Before-and-after object lists
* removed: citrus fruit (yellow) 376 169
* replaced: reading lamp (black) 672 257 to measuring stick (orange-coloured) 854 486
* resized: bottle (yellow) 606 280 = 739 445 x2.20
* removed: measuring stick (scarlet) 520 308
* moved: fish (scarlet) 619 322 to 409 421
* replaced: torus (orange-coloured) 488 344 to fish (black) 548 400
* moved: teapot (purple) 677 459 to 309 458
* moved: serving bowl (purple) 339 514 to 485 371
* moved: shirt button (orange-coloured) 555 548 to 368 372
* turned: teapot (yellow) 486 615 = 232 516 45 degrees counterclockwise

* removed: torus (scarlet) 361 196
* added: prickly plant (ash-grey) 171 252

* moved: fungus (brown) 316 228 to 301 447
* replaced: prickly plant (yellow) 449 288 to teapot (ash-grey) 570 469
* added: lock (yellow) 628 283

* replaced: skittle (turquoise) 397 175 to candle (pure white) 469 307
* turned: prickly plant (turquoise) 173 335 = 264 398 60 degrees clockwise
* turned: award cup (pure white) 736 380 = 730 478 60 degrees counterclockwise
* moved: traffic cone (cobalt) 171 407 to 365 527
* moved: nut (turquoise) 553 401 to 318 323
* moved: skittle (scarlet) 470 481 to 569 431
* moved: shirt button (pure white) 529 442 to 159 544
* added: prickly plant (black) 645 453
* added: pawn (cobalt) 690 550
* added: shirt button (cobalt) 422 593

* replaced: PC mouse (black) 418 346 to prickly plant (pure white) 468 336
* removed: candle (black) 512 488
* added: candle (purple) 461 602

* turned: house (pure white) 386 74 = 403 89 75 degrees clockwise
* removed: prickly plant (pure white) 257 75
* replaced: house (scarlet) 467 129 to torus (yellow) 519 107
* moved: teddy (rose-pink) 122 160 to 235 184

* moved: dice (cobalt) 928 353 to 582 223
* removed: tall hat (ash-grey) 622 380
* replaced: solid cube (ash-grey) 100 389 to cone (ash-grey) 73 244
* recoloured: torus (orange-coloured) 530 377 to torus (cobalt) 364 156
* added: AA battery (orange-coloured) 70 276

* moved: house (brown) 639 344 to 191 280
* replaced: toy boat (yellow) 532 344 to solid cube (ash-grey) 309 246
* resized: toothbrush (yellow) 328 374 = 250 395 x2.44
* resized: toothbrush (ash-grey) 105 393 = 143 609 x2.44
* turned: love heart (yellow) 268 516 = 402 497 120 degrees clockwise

What the task asks:
Whenever the word "stick" shows up in a line above, copy that line.

Solution:
* replaced: reading lamp (black) 672 257 to measuring stick (orange-coloured) 854 486
* removed: measuring stick (scarlet) 520 308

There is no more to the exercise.